GIVEN ENTRIES:
..........

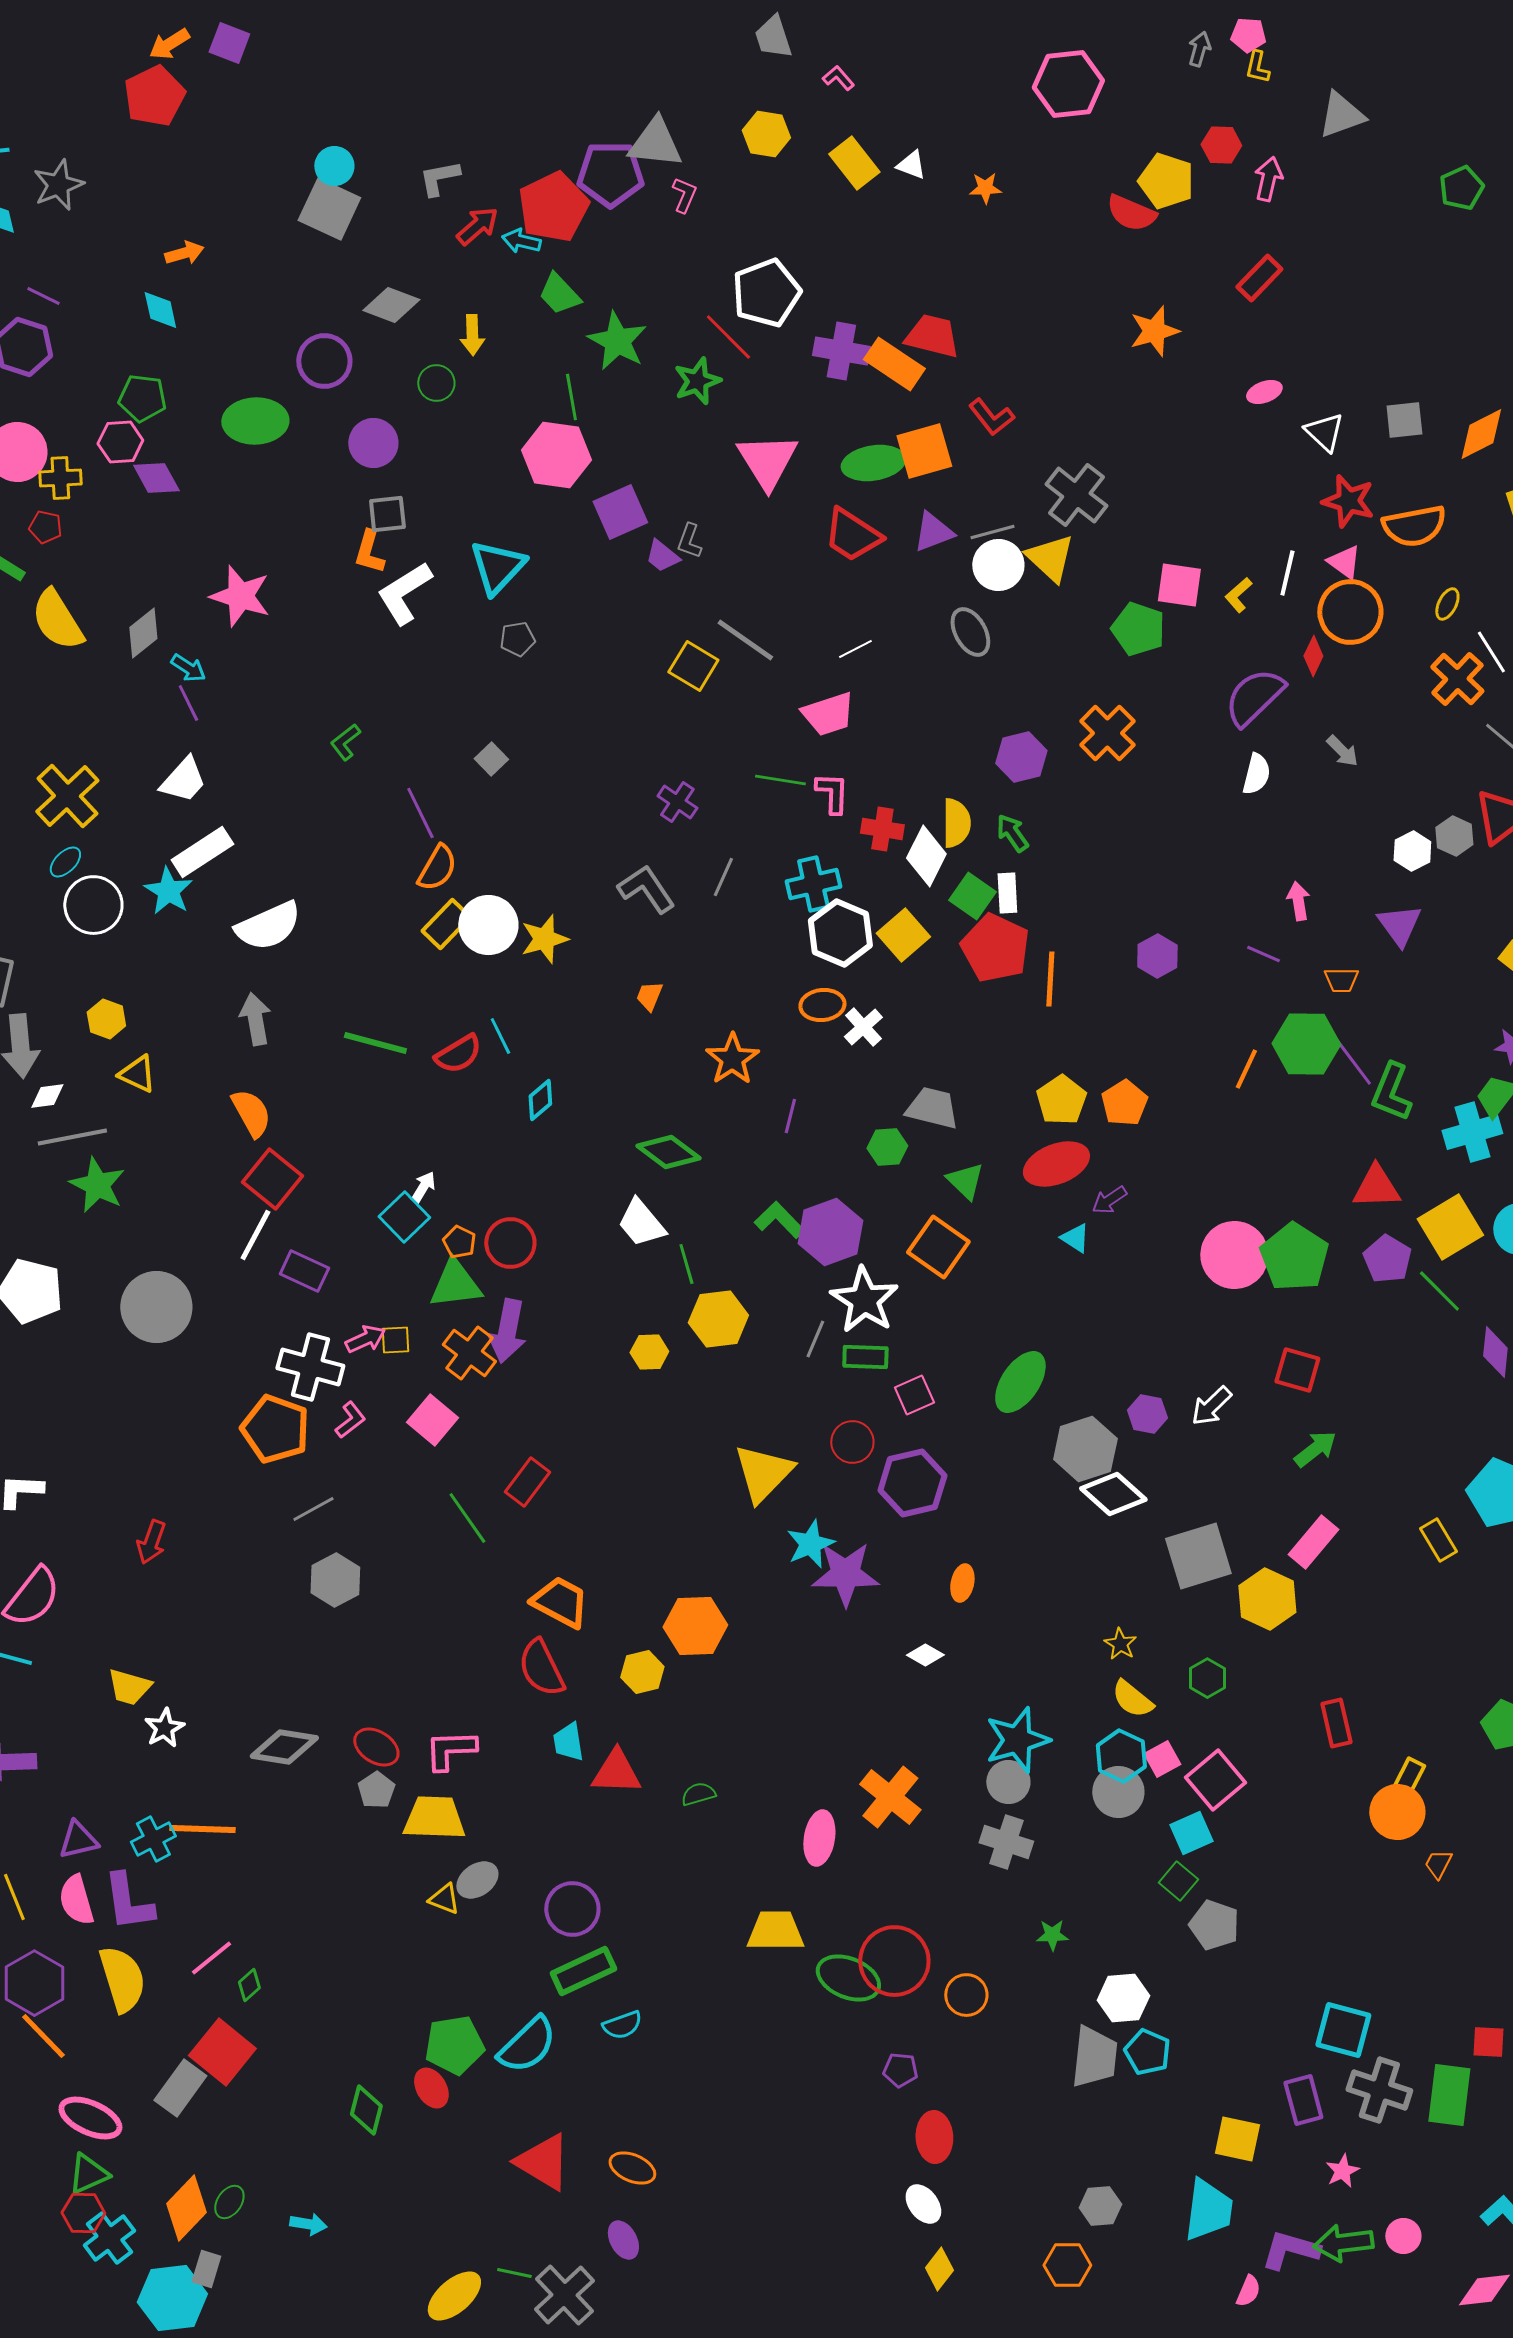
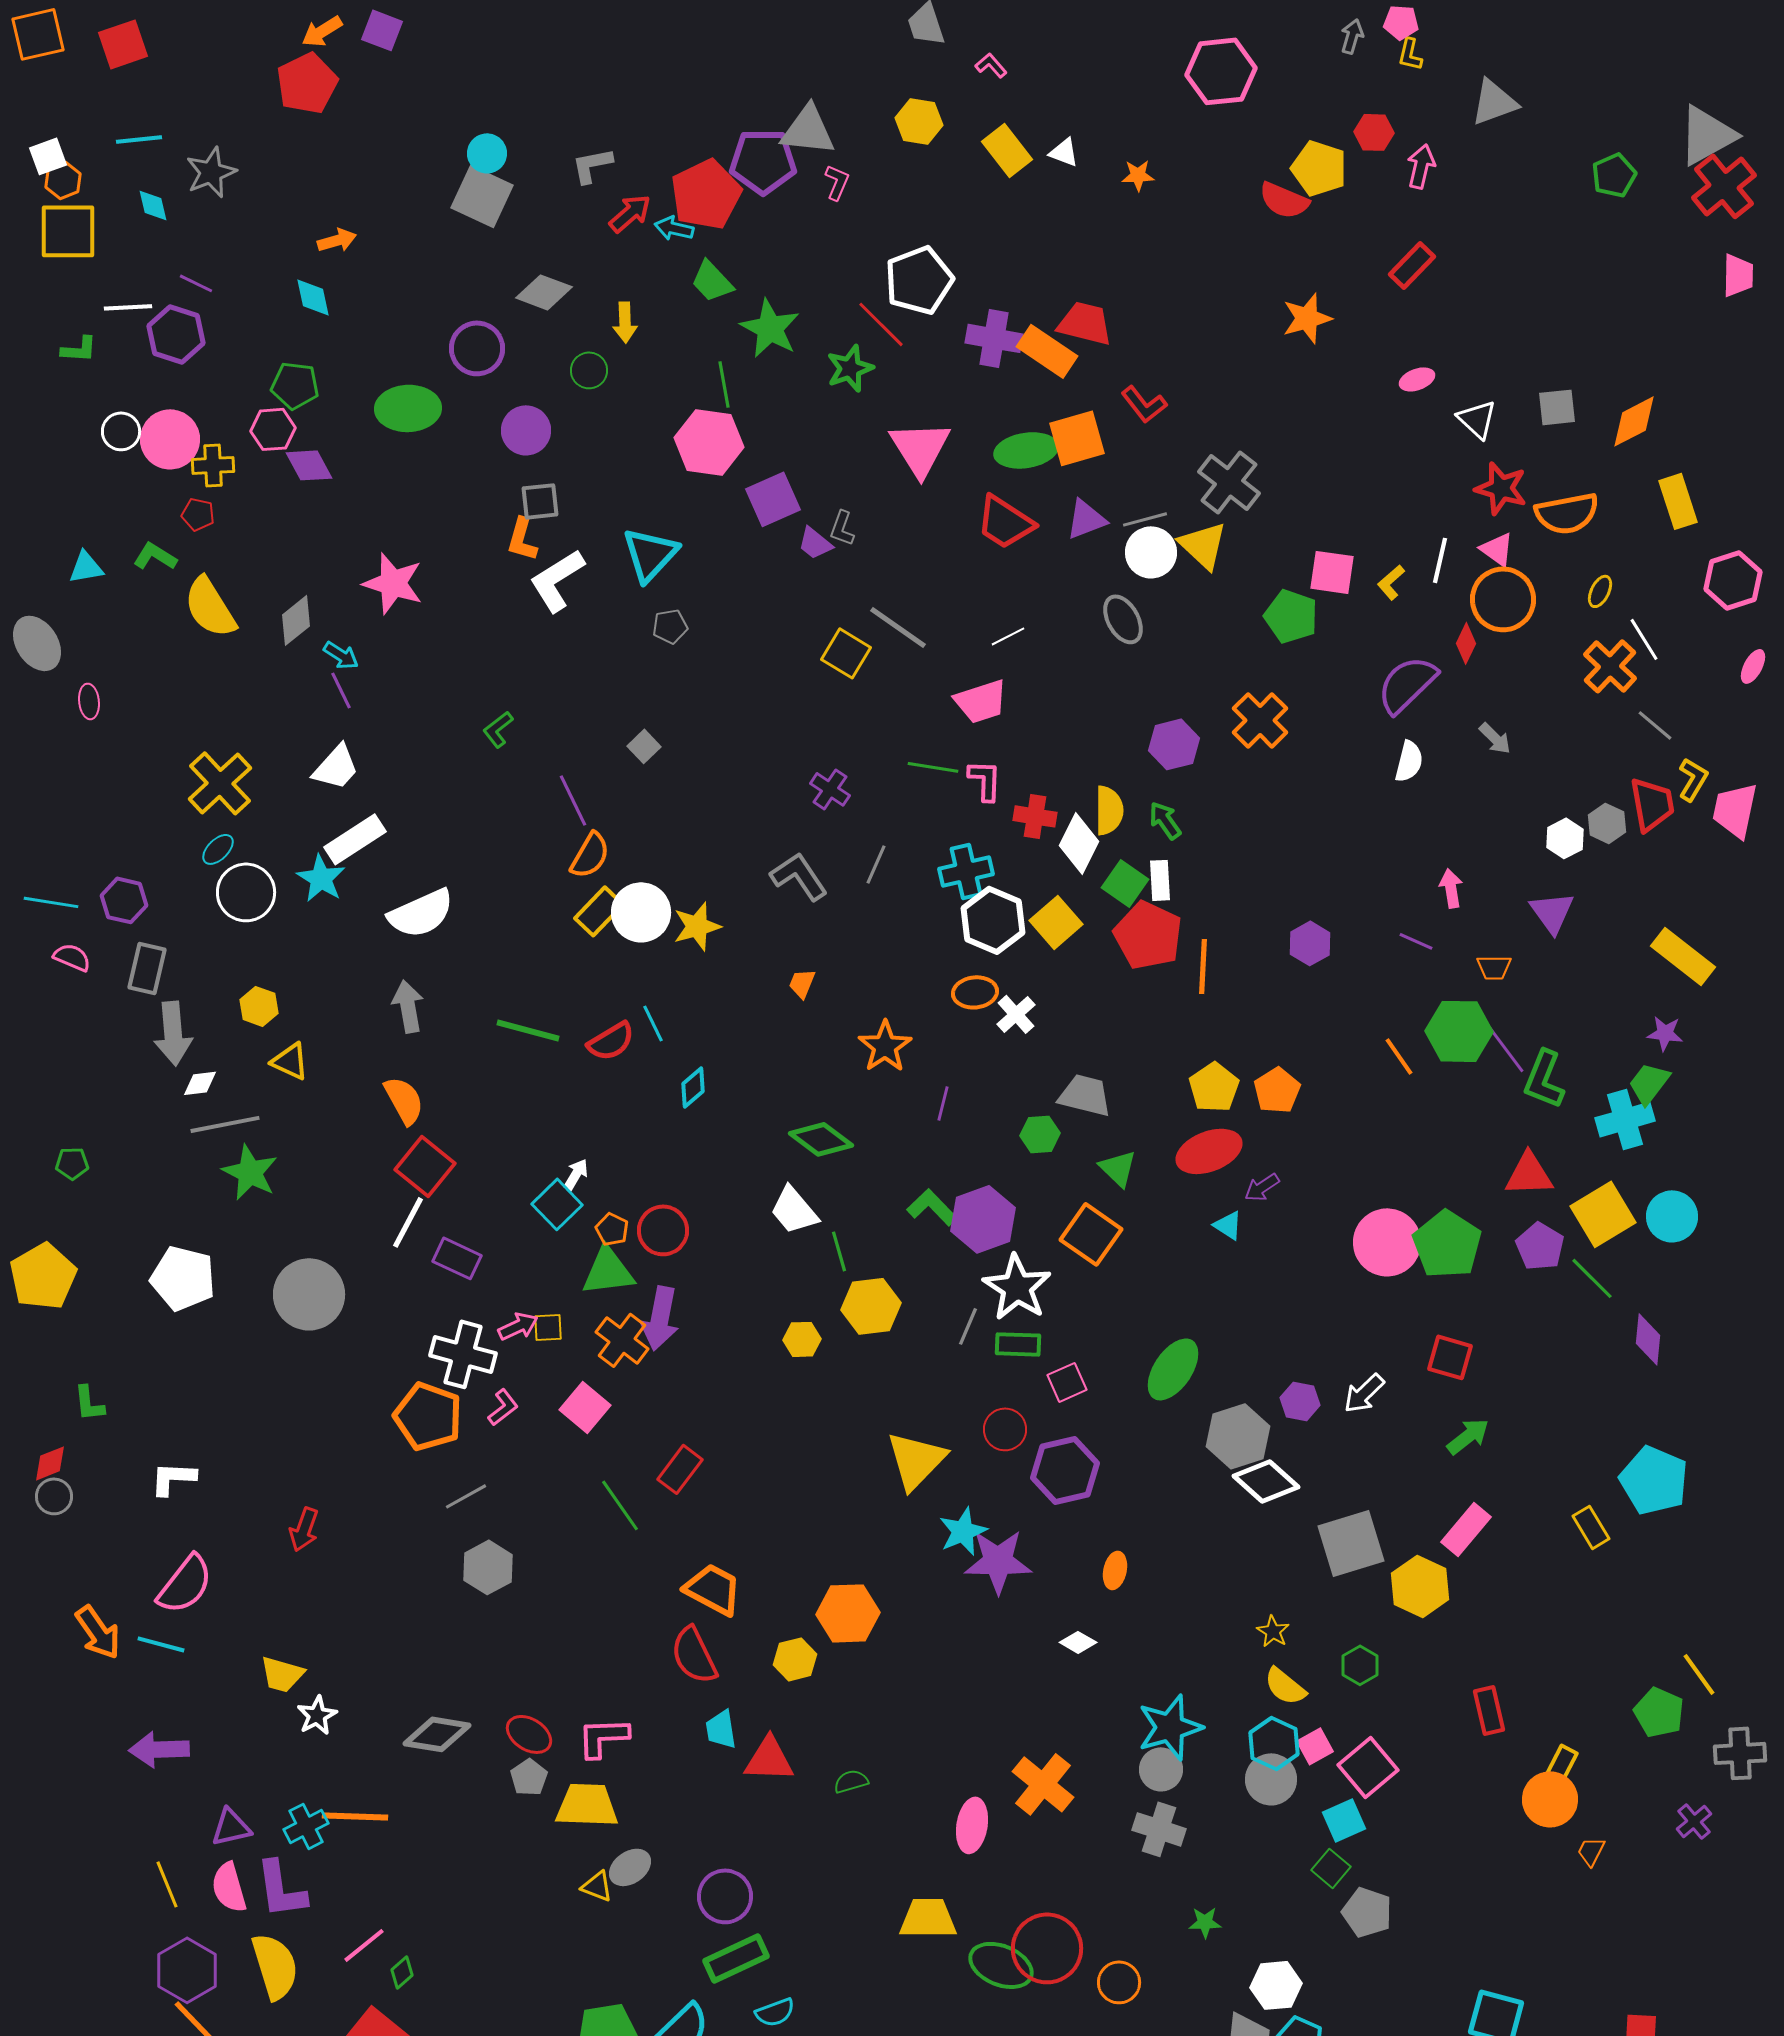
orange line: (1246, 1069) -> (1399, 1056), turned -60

..........

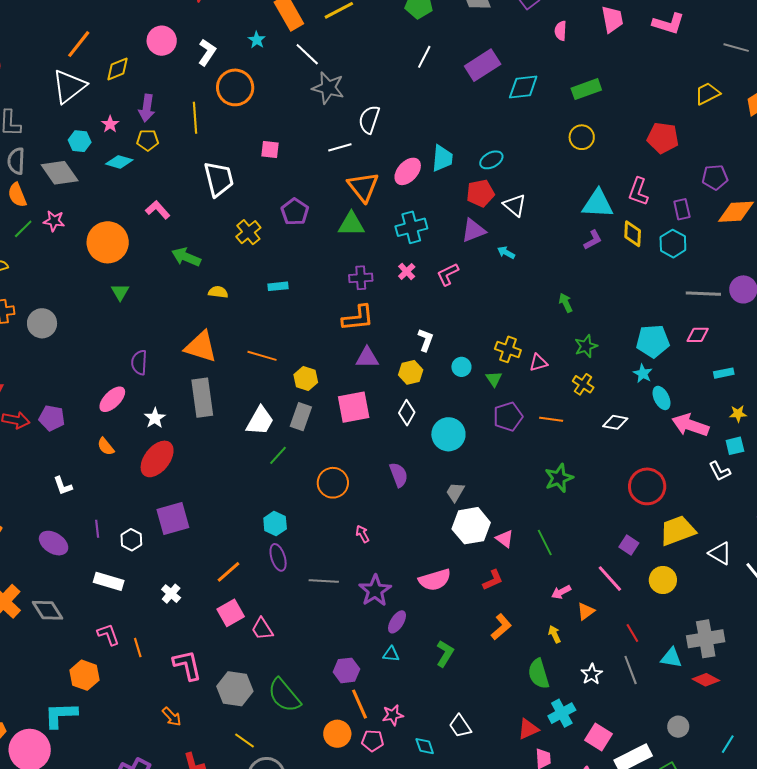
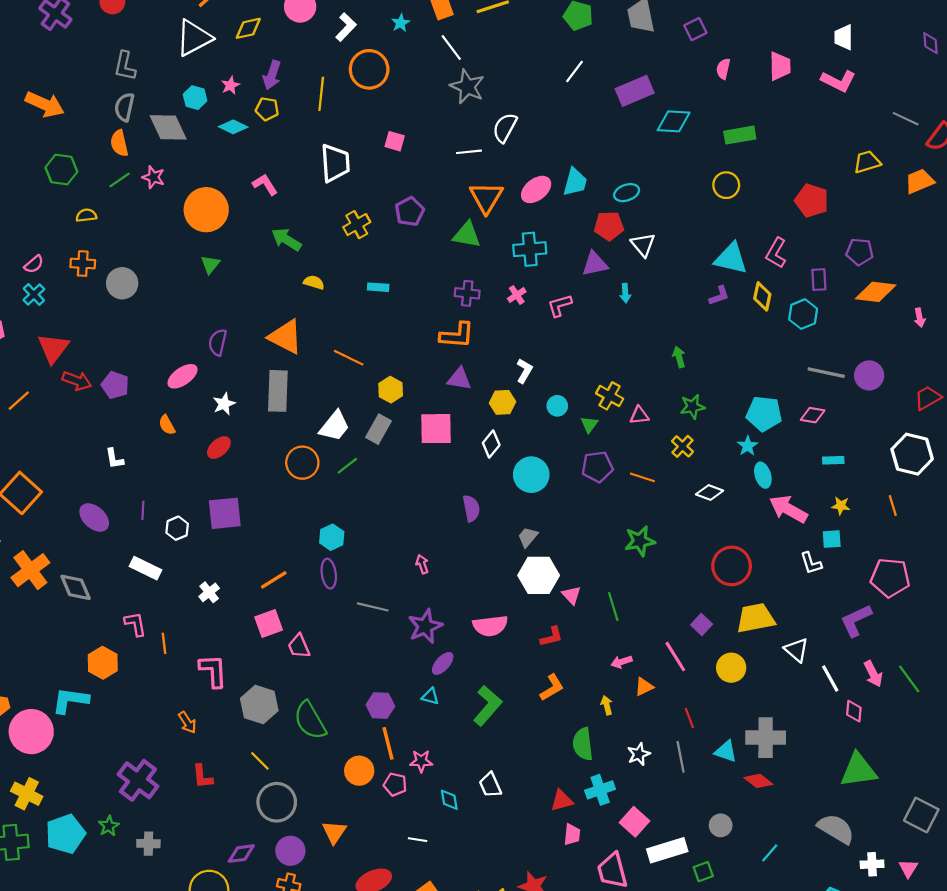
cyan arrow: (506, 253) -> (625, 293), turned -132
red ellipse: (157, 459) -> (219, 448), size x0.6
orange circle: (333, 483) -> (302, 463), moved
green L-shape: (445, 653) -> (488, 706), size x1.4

..........

Retype exactly the lines of the data above that fall between the line with "cyan arrow: (506, 253)" and the line with "green L-shape: (445, 653)", inclusive, and add nothing.

WRITTEN ANSWER:
cyan arrow: (506, 253) -> (625, 293), turned -132
red ellipse: (157, 459) -> (219, 448), size x0.6
orange circle: (333, 483) -> (302, 463), moved
green L-shape: (445, 653) -> (488, 706), size x1.4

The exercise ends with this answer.